--- Given information ---

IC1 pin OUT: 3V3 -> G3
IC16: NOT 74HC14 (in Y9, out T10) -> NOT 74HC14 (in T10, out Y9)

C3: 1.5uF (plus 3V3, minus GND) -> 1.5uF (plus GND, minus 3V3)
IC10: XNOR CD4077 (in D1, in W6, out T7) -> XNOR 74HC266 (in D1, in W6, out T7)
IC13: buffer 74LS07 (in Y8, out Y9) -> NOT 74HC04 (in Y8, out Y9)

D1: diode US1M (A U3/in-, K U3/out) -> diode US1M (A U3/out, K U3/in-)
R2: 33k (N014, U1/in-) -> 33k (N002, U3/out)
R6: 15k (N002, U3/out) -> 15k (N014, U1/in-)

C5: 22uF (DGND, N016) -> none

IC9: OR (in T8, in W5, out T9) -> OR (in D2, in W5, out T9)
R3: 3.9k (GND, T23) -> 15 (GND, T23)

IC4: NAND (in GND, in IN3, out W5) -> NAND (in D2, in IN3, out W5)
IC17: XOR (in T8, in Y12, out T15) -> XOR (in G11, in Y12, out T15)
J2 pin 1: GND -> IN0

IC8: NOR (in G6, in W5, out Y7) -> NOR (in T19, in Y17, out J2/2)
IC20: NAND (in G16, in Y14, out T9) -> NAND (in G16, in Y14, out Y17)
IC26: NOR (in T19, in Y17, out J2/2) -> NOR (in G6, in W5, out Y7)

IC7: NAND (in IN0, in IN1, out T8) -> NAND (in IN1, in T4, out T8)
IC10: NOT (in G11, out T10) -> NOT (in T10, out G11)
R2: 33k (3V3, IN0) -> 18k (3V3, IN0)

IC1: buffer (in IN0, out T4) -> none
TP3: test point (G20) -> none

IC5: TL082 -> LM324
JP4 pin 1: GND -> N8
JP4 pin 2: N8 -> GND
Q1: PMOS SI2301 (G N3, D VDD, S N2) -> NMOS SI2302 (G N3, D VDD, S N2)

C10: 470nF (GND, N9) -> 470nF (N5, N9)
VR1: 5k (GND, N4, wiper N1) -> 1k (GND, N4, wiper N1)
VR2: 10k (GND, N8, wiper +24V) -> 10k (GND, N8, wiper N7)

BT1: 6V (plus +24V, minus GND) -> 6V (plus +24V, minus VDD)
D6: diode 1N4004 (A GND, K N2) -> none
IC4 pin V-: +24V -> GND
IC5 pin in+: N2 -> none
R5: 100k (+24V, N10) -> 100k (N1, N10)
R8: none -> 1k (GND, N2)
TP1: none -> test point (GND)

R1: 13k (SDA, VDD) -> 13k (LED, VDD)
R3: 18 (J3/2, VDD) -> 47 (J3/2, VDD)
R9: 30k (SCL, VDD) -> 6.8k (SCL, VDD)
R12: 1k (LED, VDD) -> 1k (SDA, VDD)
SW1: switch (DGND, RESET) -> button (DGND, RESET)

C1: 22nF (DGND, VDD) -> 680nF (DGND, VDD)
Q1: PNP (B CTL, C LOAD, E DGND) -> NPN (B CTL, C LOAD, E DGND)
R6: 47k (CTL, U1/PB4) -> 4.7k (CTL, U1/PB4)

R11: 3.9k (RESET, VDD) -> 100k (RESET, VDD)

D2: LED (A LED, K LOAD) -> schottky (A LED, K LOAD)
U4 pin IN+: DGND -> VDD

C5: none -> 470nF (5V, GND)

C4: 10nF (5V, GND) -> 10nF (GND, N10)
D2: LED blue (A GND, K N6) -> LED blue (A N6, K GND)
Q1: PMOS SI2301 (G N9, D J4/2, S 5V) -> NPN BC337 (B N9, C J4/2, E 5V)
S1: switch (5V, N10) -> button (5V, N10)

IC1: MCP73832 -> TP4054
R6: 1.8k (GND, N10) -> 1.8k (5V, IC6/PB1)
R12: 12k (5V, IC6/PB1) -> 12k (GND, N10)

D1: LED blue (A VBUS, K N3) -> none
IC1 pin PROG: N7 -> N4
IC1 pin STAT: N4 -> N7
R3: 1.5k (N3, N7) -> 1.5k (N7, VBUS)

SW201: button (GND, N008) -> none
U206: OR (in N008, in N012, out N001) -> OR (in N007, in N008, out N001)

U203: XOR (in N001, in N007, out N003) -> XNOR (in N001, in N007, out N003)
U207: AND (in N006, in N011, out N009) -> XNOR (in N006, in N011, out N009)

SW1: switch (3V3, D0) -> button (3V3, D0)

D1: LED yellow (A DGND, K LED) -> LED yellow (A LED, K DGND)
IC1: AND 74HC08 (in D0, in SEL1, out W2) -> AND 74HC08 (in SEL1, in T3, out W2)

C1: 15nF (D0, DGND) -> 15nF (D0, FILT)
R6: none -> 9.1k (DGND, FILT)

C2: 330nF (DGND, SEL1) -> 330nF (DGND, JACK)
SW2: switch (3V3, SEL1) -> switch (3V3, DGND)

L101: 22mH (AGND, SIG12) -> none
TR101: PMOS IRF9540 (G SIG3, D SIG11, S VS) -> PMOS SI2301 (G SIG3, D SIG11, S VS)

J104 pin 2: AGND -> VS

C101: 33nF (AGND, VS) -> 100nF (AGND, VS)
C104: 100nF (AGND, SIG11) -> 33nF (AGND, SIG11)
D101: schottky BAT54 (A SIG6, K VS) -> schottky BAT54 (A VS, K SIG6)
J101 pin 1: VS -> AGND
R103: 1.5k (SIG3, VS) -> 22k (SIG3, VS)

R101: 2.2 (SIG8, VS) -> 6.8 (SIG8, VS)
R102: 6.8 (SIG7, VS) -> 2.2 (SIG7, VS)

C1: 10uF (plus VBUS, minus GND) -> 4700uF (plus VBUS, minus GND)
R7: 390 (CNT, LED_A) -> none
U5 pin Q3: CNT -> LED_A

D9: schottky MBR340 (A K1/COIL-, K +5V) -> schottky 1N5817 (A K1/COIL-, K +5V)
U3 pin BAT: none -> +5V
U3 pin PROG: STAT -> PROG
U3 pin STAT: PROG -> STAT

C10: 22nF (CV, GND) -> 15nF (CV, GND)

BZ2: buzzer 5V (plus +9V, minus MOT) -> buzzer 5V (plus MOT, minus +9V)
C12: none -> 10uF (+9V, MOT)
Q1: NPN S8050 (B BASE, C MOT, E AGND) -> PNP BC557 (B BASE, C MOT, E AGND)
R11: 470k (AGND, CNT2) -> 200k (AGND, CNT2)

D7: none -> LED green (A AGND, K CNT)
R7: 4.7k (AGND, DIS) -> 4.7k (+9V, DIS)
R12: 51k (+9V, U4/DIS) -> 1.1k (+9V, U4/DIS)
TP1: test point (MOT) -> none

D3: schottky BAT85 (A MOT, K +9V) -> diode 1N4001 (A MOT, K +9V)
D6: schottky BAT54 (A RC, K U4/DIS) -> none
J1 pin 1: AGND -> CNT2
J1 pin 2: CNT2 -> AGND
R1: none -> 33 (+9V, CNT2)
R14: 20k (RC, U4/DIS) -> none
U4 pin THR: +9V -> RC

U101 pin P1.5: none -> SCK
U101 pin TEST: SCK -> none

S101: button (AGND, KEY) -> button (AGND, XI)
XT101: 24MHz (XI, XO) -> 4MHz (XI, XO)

---

_Task_
Copy out precisely the lines from the line with "C1: 15nF (D0, DGND) -> 15nF (D0, FILT)" to the line with "R103: 1.5k (SIG3, VS) -> 22k (SIG3, VS)" in the material above, including those two lines and omitting all the rest.

_Output for this exercise_
C1: 15nF (D0, DGND) -> 15nF (D0, FILT)
R6: none -> 9.1k (DGND, FILT)

C2: 330nF (DGND, SEL1) -> 330nF (DGND, JACK)
SW2: switch (3V3, SEL1) -> switch (3V3, DGND)

L101: 22mH (AGND, SIG12) -> none
TR101: PMOS IRF9540 (G SIG3, D SIG11, S VS) -> PMOS SI2301 (G SIG3, D SIG11, S VS)

J104 pin 2: AGND -> VS

C101: 33nF (AGND, VS) -> 100nF (AGND, VS)
C104: 100nF (AGND, SIG11) -> 33nF (AGND, SIG11)
D101: schottky BAT54 (A SIG6, K VS) -> schottky BAT54 (A VS, K SIG6)
J101 pin 1: VS -> AGND
R103: 1.5k (SIG3, VS) -> 22k (SIG3, VS)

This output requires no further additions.